Reproduce exactly the lines below from the one containing "R3: 1 (DRV, EN) -> 75 (DRV, EN)" through the one containing "R1: 390 (CS, GND) -> none", including both, and nothing else.

Structured diff data:
_ _ _ _

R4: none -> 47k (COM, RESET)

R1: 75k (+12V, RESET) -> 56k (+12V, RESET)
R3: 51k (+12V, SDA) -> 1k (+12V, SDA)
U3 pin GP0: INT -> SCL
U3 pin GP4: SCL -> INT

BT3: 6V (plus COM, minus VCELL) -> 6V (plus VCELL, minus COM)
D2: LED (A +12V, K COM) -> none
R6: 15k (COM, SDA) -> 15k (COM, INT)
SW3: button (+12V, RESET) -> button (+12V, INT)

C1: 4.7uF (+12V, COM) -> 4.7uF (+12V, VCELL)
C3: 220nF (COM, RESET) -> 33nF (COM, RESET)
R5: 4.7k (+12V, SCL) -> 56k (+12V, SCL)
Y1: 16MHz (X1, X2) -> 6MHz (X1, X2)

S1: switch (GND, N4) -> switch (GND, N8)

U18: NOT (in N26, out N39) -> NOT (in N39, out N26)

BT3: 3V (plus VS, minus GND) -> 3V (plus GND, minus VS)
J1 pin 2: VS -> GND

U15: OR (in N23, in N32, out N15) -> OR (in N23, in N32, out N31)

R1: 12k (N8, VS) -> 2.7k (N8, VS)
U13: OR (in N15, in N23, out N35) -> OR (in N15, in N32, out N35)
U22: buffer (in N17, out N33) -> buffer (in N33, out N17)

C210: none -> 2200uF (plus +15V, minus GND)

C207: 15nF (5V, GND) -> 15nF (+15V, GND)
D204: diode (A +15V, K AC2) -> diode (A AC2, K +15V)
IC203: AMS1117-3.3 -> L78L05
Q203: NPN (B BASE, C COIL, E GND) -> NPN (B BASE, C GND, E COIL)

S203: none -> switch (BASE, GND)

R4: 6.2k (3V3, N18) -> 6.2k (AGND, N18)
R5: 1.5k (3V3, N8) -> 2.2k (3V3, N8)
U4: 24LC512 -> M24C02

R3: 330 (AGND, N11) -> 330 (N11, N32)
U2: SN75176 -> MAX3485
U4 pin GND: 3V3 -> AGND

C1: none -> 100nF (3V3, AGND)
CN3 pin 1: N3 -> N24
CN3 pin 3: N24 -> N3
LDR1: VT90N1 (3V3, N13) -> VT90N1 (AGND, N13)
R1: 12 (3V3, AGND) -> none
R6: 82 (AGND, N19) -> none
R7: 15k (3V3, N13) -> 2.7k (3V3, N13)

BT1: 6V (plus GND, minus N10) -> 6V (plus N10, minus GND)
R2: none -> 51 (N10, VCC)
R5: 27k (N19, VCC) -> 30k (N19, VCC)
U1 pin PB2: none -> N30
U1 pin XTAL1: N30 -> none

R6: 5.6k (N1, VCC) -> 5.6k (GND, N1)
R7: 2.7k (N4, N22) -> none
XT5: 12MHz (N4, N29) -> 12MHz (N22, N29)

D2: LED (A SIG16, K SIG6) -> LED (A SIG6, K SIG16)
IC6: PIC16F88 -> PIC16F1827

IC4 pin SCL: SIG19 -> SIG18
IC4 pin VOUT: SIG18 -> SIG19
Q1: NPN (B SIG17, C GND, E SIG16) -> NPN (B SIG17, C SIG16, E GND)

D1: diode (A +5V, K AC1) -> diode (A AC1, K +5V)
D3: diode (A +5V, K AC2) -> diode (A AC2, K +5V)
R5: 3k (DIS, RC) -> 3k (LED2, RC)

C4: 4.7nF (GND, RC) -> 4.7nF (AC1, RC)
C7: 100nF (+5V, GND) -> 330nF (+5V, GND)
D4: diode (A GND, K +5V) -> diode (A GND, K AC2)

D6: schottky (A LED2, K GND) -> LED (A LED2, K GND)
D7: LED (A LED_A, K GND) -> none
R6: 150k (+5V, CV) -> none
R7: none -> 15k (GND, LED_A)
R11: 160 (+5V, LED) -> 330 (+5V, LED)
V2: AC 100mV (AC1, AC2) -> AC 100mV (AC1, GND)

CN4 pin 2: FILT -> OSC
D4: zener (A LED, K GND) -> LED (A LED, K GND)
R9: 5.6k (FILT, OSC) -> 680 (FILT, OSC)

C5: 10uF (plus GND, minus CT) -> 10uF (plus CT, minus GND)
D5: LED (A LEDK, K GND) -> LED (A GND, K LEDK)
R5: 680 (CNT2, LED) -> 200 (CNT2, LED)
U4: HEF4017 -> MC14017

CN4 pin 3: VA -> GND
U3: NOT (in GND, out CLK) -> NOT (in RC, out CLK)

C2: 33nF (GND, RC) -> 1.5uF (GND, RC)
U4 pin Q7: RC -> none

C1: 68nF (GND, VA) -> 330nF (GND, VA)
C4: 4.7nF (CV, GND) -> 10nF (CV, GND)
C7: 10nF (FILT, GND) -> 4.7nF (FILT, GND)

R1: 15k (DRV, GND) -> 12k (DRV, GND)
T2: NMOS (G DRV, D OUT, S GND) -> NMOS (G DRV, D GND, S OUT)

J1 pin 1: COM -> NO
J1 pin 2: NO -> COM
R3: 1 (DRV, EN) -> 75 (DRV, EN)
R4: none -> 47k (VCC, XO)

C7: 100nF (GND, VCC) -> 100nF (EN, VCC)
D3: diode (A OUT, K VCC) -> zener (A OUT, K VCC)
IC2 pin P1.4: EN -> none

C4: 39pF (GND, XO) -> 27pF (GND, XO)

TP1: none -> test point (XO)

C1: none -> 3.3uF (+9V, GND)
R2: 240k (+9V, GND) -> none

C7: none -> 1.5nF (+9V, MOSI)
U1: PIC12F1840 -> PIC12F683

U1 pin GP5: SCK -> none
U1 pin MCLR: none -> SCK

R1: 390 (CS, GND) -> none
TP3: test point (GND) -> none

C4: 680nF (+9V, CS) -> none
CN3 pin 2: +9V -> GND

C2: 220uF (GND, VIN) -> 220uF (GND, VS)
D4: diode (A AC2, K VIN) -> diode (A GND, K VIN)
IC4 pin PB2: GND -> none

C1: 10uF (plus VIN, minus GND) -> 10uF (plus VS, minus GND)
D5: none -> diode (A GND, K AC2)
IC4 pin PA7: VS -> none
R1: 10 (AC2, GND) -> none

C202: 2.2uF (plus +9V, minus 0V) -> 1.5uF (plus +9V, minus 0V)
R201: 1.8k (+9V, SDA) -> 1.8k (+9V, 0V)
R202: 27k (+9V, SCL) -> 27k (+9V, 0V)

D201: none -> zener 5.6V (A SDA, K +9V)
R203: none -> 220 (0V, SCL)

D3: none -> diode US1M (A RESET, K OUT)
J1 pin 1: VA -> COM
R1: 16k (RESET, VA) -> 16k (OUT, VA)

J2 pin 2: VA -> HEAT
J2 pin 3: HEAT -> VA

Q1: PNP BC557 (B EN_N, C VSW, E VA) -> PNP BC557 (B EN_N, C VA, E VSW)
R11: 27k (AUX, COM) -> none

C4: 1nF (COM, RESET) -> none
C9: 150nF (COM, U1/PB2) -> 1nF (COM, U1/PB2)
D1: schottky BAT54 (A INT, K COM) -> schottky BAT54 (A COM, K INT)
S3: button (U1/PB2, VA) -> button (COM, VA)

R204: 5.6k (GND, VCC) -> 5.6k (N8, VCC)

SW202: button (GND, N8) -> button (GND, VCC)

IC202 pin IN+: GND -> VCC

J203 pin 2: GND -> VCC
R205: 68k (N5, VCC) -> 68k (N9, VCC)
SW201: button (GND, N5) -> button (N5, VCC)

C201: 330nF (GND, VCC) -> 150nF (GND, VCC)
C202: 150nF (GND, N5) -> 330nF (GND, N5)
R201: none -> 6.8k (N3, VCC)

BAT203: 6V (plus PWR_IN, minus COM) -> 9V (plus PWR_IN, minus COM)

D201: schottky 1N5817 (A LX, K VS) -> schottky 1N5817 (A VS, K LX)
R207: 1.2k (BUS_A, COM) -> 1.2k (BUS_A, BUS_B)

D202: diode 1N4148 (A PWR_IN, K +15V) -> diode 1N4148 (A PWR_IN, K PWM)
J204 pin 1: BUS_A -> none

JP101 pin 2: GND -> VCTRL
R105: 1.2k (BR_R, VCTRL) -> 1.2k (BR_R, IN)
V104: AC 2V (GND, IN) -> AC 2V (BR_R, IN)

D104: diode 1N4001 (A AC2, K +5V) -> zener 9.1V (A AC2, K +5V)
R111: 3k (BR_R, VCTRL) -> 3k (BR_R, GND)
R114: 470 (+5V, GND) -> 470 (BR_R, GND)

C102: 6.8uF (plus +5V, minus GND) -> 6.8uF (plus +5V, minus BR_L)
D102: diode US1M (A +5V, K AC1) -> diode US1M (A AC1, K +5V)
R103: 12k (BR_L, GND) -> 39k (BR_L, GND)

_ _ _ _

Result of this exercise:
R3: 1 (DRV, EN) -> 75 (DRV, EN)
R4: none -> 47k (VCC, XO)

C7: 100nF (GND, VCC) -> 100nF (EN, VCC)
D3: diode (A OUT, K VCC) -> zener (A OUT, K VCC)
IC2 pin P1.4: EN -> none

C4: 39pF (GND, XO) -> 27pF (GND, XO)

TP1: none -> test point (XO)

C1: none -> 3.3uF (+9V, GND)
R2: 240k (+9V, GND) -> none

C7: none -> 1.5nF (+9V, MOSI)
U1: PIC12F1840 -> PIC12F683

U1 pin GP5: SCK -> none
U1 pin MCLR: none -> SCK

R1: 390 (CS, GND) -> none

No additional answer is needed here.